##### GIVEN DATA
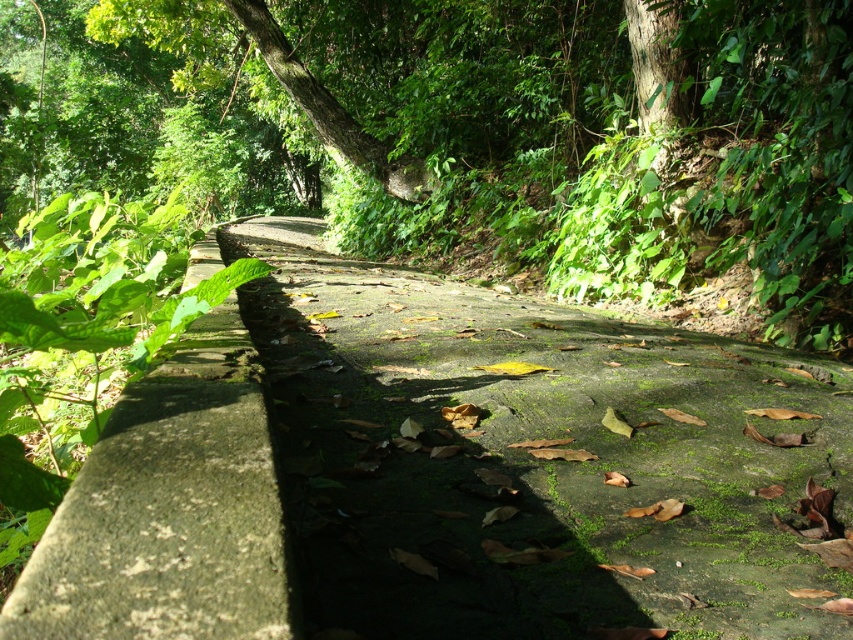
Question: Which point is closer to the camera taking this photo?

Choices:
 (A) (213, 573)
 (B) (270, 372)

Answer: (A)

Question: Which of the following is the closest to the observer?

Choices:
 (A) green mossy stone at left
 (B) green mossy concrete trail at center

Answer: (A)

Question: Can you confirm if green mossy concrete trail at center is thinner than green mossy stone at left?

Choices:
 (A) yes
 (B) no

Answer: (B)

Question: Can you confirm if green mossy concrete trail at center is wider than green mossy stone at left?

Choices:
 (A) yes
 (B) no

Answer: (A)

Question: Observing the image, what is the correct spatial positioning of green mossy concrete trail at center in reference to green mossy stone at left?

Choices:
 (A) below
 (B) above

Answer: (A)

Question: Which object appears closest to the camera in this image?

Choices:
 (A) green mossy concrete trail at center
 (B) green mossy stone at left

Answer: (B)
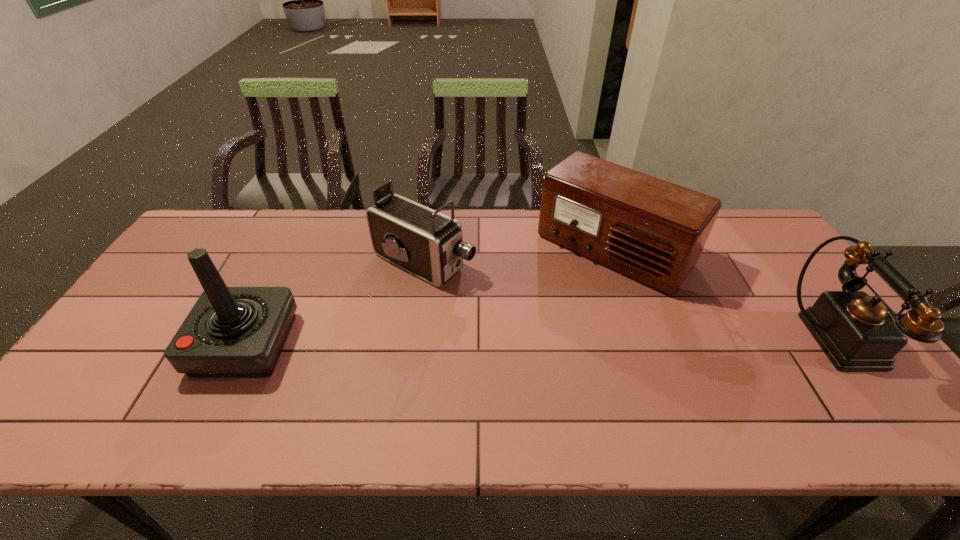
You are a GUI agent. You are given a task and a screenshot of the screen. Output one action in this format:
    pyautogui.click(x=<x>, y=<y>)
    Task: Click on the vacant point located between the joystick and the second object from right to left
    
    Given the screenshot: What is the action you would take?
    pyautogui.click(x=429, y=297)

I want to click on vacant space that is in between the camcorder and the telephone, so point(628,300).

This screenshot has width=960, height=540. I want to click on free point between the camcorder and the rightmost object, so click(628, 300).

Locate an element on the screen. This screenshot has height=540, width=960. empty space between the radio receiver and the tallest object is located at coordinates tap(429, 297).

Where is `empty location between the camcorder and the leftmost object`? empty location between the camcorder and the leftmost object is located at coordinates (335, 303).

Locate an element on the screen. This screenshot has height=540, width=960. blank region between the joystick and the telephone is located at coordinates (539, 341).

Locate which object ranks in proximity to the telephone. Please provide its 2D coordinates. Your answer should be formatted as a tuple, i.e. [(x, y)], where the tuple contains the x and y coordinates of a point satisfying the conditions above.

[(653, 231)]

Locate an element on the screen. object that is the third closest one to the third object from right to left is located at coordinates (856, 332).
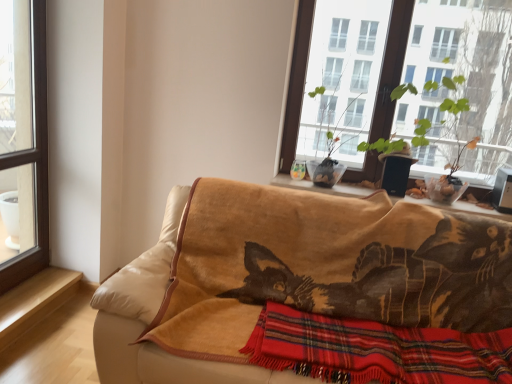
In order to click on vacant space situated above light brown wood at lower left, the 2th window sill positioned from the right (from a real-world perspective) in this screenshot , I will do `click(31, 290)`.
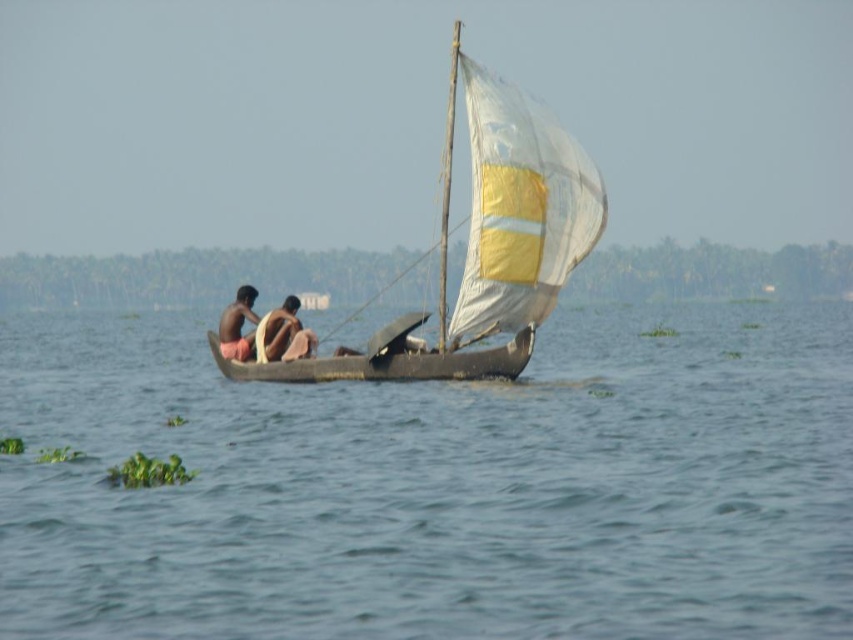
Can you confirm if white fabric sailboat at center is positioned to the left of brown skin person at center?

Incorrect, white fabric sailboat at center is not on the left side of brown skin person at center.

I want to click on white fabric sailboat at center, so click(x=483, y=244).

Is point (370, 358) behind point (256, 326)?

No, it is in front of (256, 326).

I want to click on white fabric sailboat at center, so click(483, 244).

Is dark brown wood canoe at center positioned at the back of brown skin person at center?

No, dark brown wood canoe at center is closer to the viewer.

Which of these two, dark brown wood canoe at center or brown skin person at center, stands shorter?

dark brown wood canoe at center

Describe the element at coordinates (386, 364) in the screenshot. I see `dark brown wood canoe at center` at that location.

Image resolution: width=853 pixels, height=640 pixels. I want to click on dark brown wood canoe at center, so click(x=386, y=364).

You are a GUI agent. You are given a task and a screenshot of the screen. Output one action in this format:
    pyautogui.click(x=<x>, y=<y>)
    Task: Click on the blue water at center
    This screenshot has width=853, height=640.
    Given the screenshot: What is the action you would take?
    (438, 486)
##########
• WHAT THE TASK REQUIRES: Copy all the entries above line for line, without changing anything, and leave out the pictures.

• REPLY TO THE TASK:
Question: Which point is closer to the camera taking this photo?

Choices:
 (A) (213, 573)
 (B) (270, 372)

Answer: (A)

Question: Which of the following is the closest to the observer?

Choices:
 (A) green mossy stone at left
 (B) green mossy concrete trail at center

Answer: (A)

Question: Can you confirm if green mossy concrete trail at center is thinner than green mossy stone at left?

Choices:
 (A) yes
 (B) no

Answer: (B)

Question: Can you confirm if green mossy concrete trail at center is wider than green mossy stone at left?

Choices:
 (A) yes
 (B) no

Answer: (A)

Question: Observing the image, what is the correct spatial positioning of green mossy concrete trail at center in reference to green mossy stone at left?

Choices:
 (A) below
 (B) above

Answer: (A)

Question: Which object appears closest to the camera in this image?

Choices:
 (A) green mossy concrete trail at center
 (B) green mossy stone at left

Answer: (B)
You are a GUI agent. You are given a task and a screenshot of the screen. Output one action in this format:
    pyautogui.click(x=<x>, y=<y>)
    Task: Click on the vacant point located between the joystick and the second object from right to left
    
    Given the screenshot: What is the action you would take?
    pyautogui.click(x=429, y=297)

I want to click on vacant space that is in between the camcorder and the telephone, so point(628,300).

This screenshot has width=960, height=540. I want to click on free point between the camcorder and the rightmost object, so click(628, 300).

Locate an element on the screen. This screenshot has height=540, width=960. empty space between the radio receiver and the tallest object is located at coordinates tap(429, 297).

Where is `empty location between the camcorder and the leftmost object`? empty location between the camcorder and the leftmost object is located at coordinates (335, 303).

Locate an element on the screen. This screenshot has height=540, width=960. blank region between the joystick and the telephone is located at coordinates (539, 341).

Locate which object ranks in proximity to the telephone. Please provide its 2D coordinates. Your answer should be formatted as a tuple, i.e. [(x, y)], where the tuple contains the x and y coordinates of a point satisfying the conditions above.

[(653, 231)]

Locate an element on the screen. object that is the third closest one to the third object from right to left is located at coordinates (856, 332).
In order to click on vacant space situated above light brown wood at lower left, the 2th window sill positioned from the right (from a real-world perspective) in this screenshot , I will do `click(31, 290)`.
Can you confirm if white fabric sailboat at center is positioned to the left of brown skin person at center?

Incorrect, white fabric sailboat at center is not on the left side of brown skin person at center.

I want to click on white fabric sailboat at center, so click(x=483, y=244).

Is point (370, 358) behind point (256, 326)?

No, it is in front of (256, 326).

I want to click on white fabric sailboat at center, so click(483, 244).

Is dark brown wood canoe at center positioned at the back of brown skin person at center?

No, dark brown wood canoe at center is closer to the viewer.

Which of these two, dark brown wood canoe at center or brown skin person at center, stands shorter?

dark brown wood canoe at center

Describe the element at coordinates (386, 364) in the screenshot. I see `dark brown wood canoe at center` at that location.

Image resolution: width=853 pixels, height=640 pixels. I want to click on dark brown wood canoe at center, so click(x=386, y=364).

You are a GUI agent. You are given a task and a screenshot of the screen. Output one action in this format:
    pyautogui.click(x=<x>, y=<y>)
    Task: Click on the blue water at center
    This screenshot has width=853, height=640.
    Given the screenshot: What is the action you would take?
    (438, 486)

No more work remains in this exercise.